(Before-and-after scene images)
════

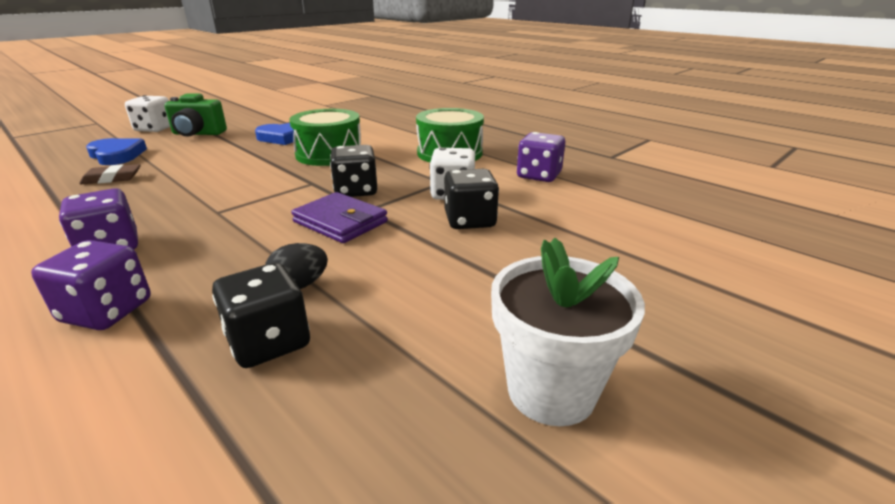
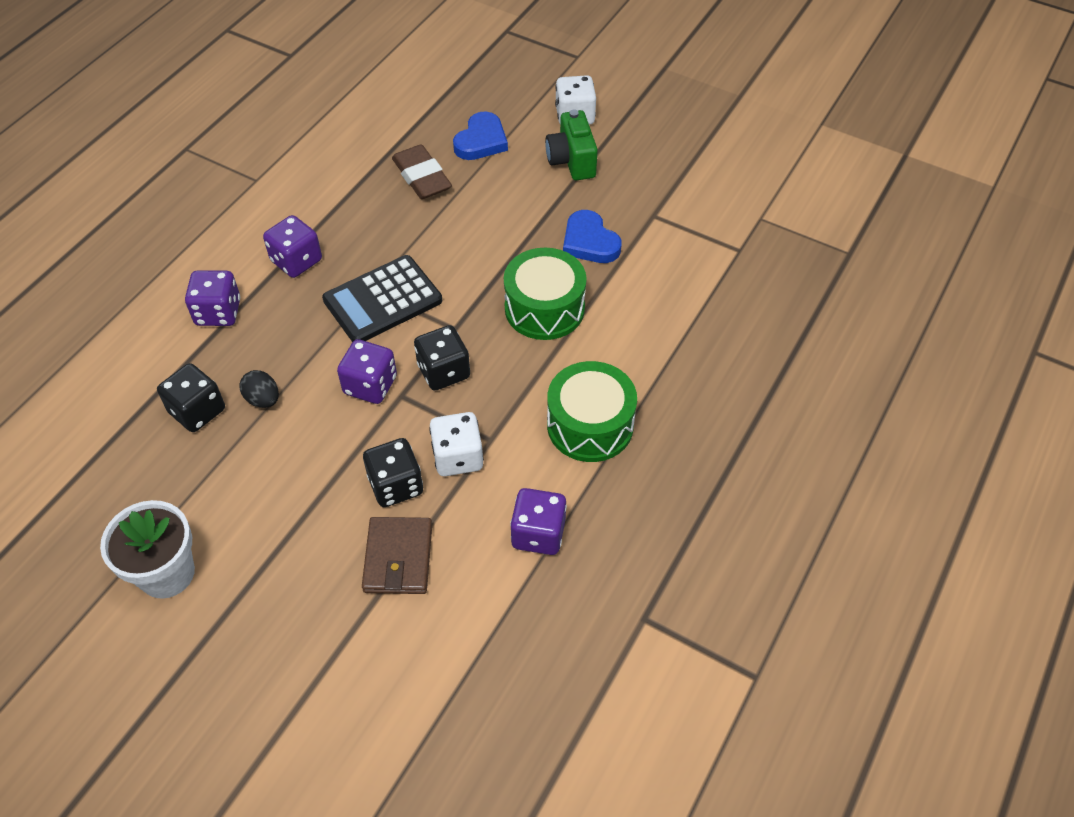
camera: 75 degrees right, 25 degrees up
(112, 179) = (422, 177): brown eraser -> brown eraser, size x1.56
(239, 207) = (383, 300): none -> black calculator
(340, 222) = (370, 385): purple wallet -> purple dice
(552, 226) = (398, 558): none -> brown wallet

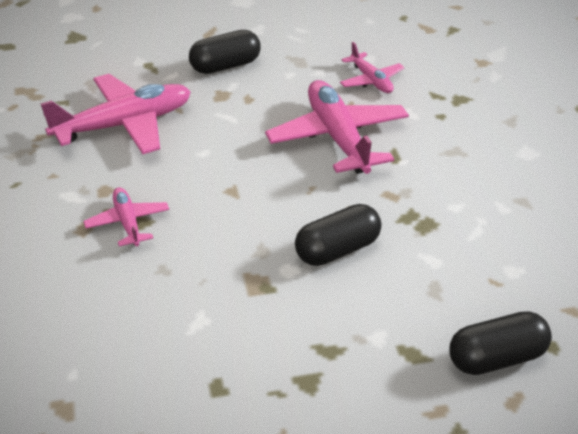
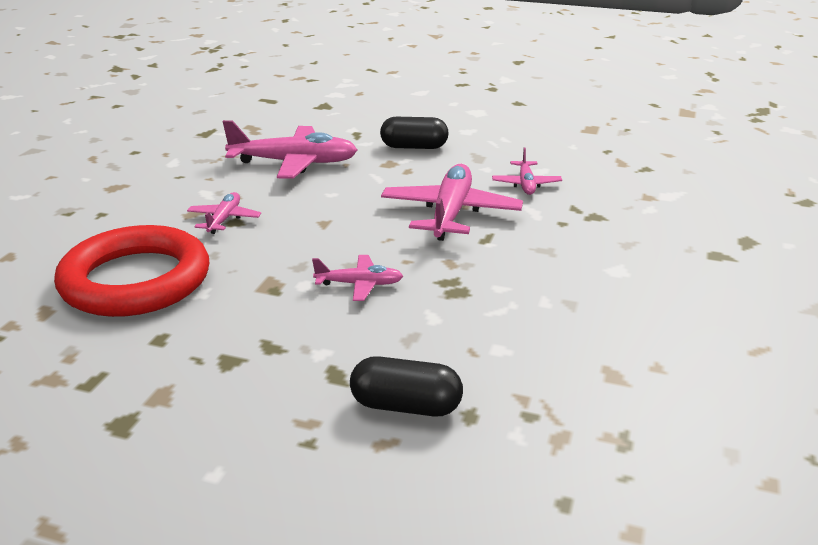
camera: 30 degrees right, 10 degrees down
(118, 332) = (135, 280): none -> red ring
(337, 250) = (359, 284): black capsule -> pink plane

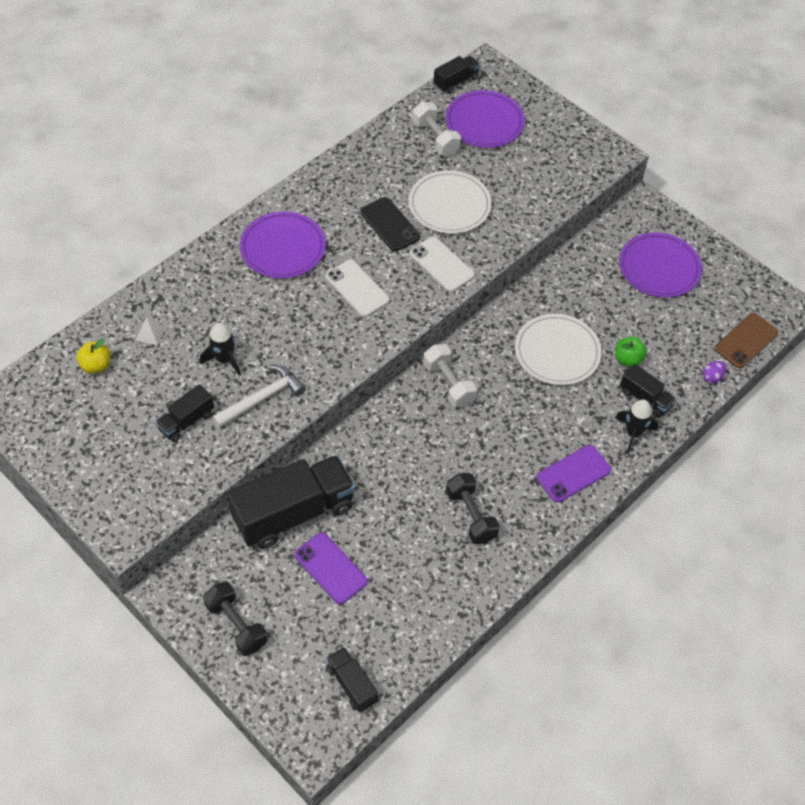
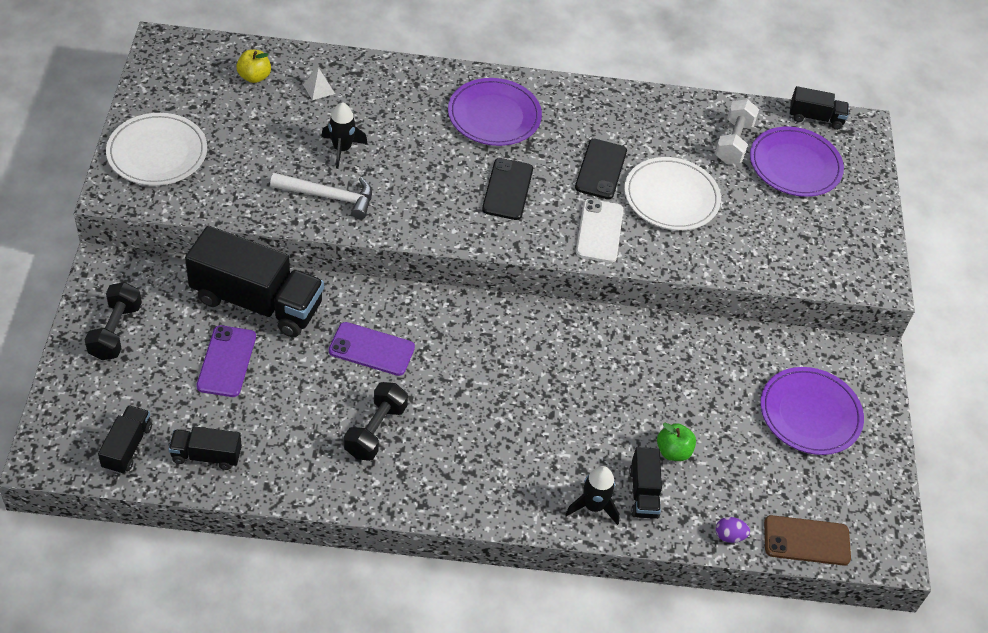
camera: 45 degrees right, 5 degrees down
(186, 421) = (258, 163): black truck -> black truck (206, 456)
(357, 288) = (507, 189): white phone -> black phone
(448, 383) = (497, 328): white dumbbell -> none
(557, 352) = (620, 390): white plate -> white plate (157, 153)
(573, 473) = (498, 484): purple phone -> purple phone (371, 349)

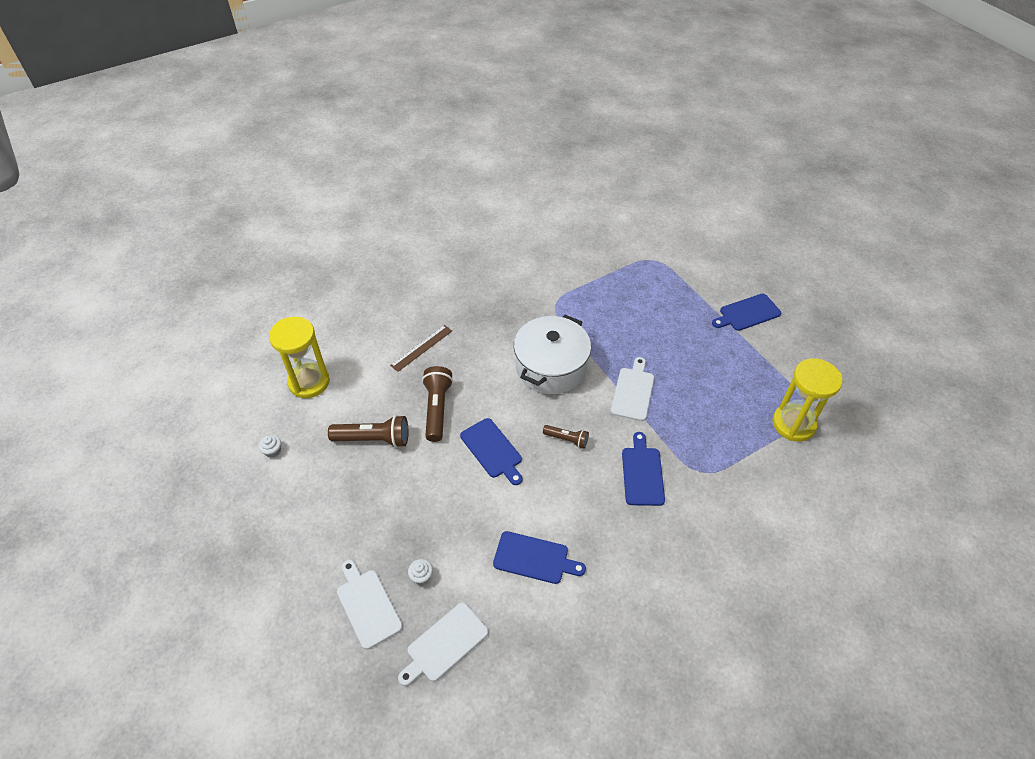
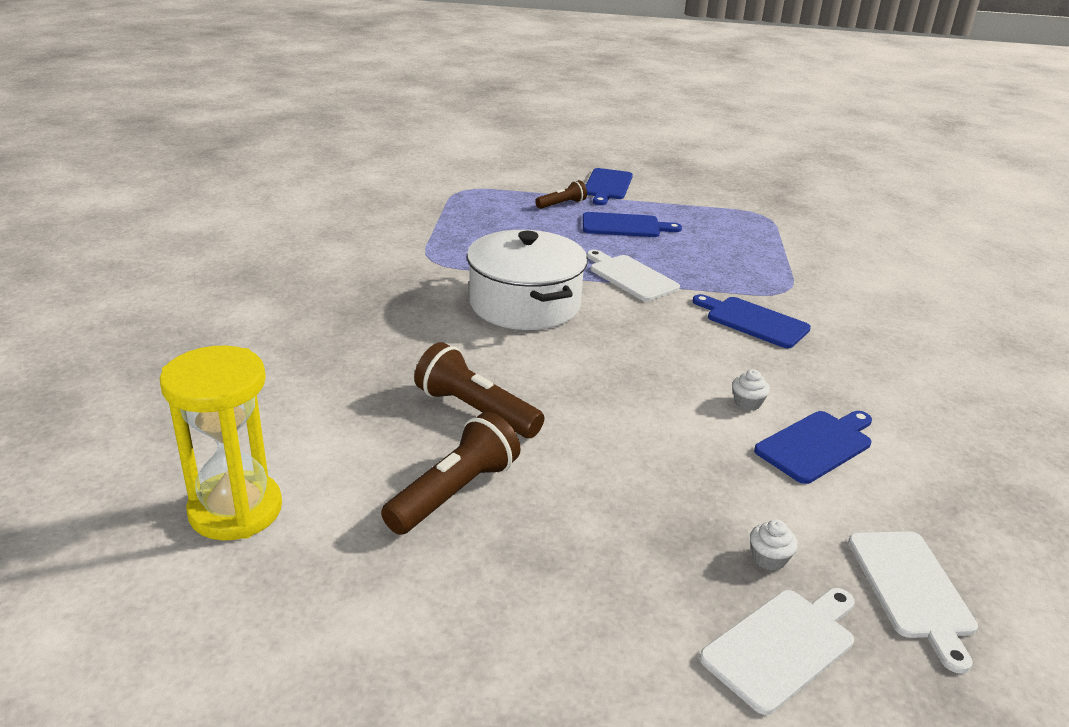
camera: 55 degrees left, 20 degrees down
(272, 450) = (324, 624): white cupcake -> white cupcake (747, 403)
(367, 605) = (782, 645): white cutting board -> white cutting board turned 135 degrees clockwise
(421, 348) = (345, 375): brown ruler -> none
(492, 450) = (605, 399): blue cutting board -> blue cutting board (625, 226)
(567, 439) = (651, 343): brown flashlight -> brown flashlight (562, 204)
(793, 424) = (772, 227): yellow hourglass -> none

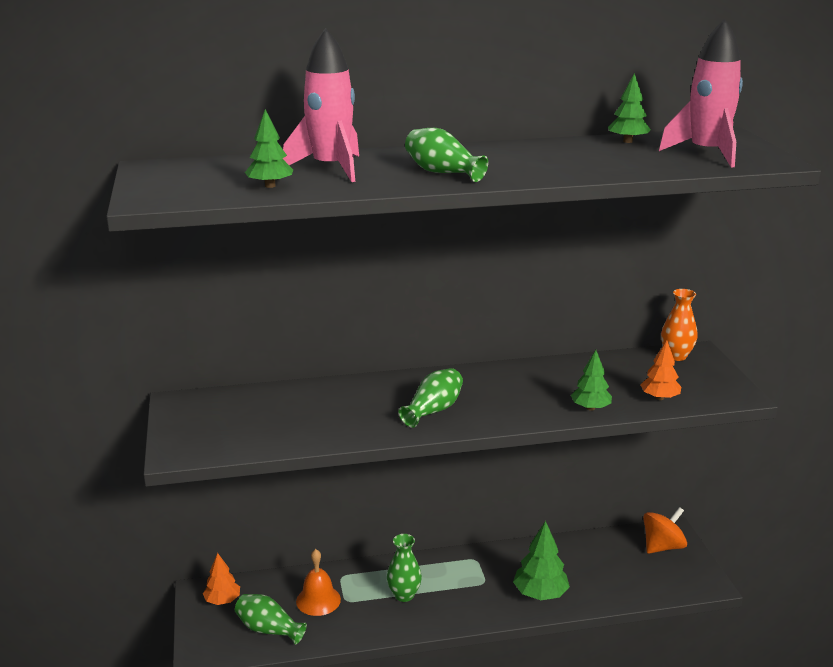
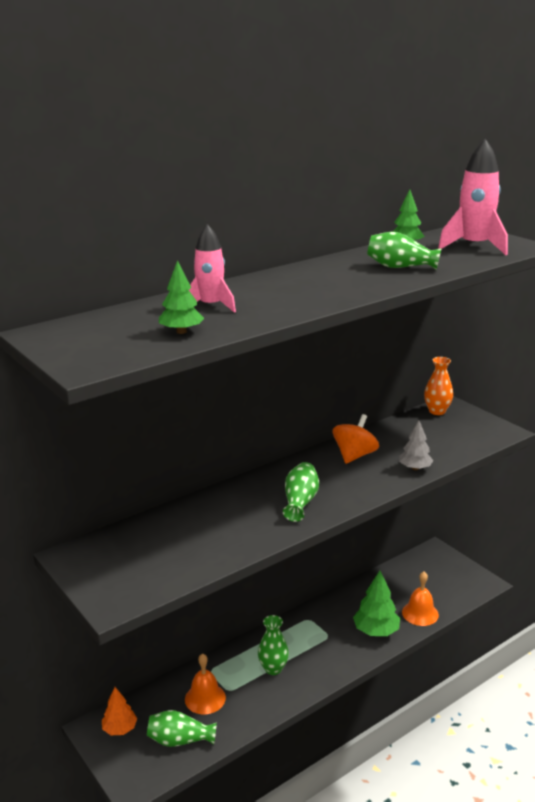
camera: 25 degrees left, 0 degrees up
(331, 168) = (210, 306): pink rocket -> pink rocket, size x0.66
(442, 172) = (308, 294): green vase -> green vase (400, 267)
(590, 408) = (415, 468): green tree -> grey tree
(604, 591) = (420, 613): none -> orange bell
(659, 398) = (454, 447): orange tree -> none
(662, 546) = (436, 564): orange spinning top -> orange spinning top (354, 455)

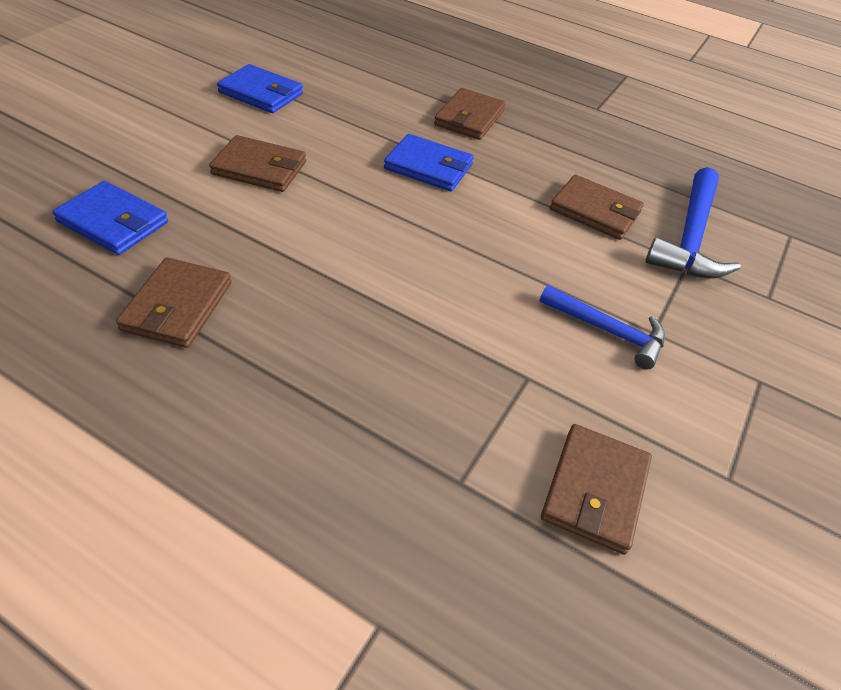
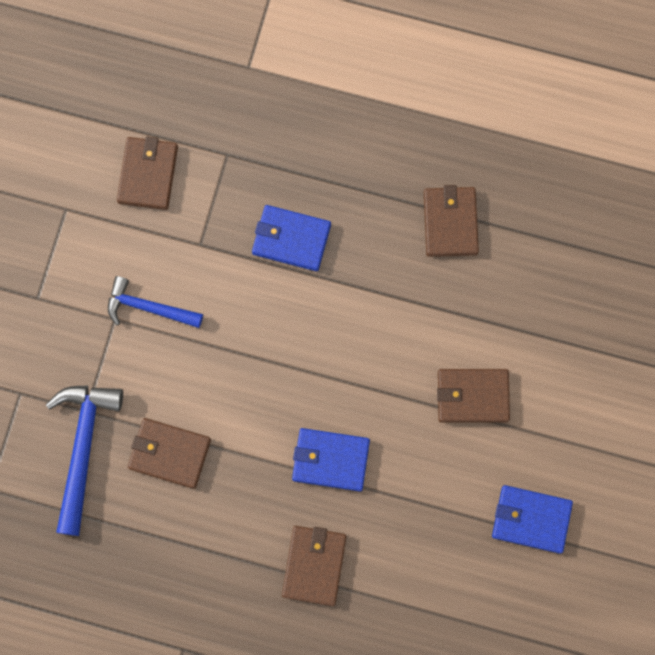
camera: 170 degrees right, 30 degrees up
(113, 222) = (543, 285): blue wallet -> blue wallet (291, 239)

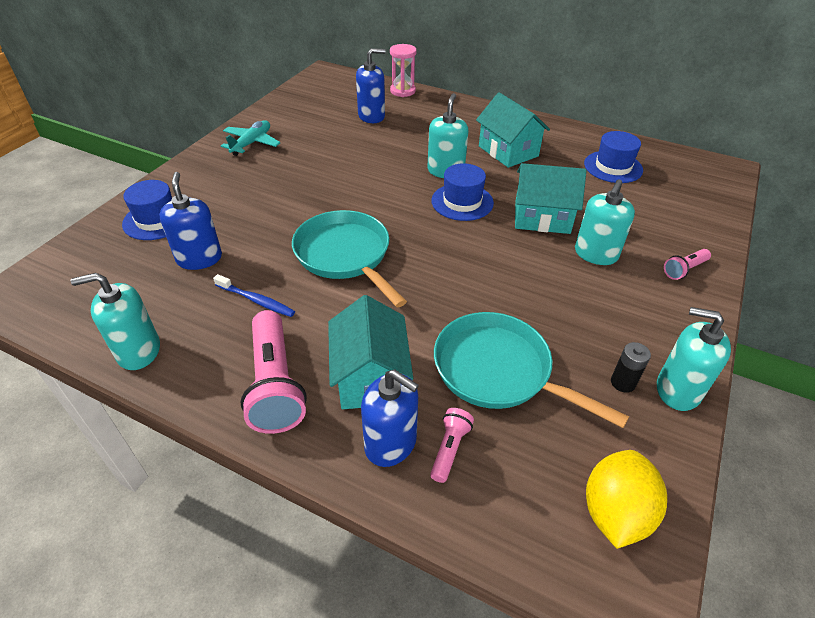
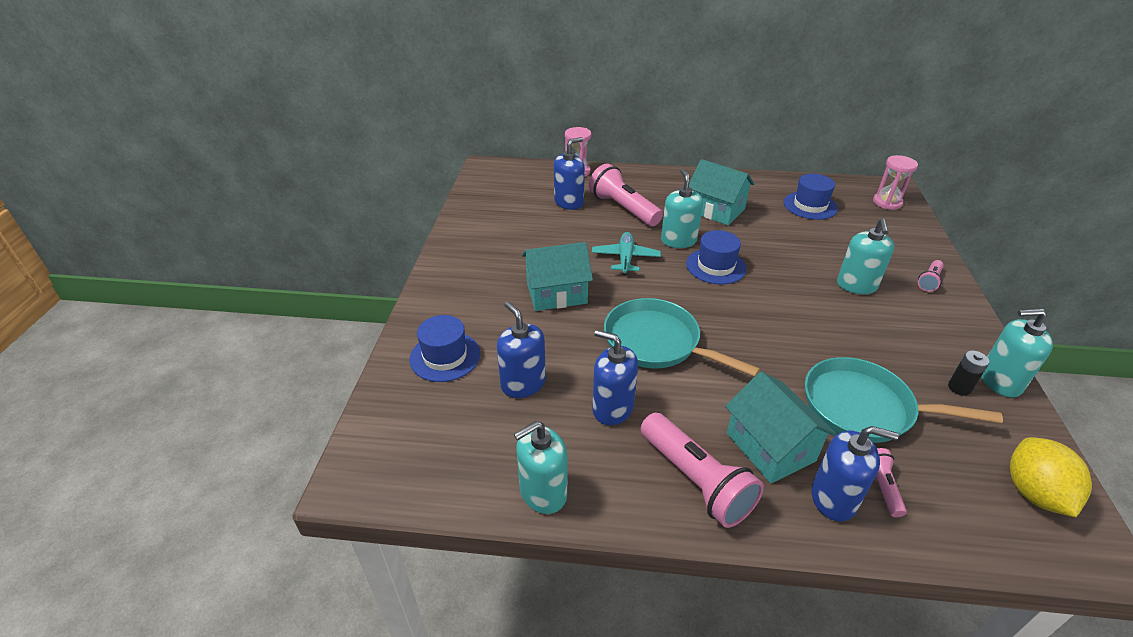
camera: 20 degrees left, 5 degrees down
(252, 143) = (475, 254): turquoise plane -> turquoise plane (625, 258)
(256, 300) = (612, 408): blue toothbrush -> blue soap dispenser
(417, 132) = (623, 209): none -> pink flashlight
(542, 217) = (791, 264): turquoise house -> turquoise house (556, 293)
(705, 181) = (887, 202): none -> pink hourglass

════

What the exercise asks:
Look over the entries above. Copy every line that contains the word "size".

Result of the task:
(112, 179) = (422, 177): brown eraser -> brown eraser, size x1.56
(331, 168) = (210, 306): pink rocket -> pink rocket, size x0.66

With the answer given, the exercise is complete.